**WORK INSTRUCTION**
Determine how many lines of the entries include the word "none", and report that number with no further text.
....
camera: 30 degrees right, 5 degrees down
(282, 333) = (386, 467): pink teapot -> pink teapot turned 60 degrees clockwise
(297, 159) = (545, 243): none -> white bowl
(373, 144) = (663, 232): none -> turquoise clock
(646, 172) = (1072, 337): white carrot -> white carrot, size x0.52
....
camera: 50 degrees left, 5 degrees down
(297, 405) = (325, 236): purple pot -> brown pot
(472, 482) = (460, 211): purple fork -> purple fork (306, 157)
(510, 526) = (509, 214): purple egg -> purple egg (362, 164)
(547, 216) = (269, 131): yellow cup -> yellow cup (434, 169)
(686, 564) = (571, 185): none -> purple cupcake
....
**PROBLEM SOLUTION**
3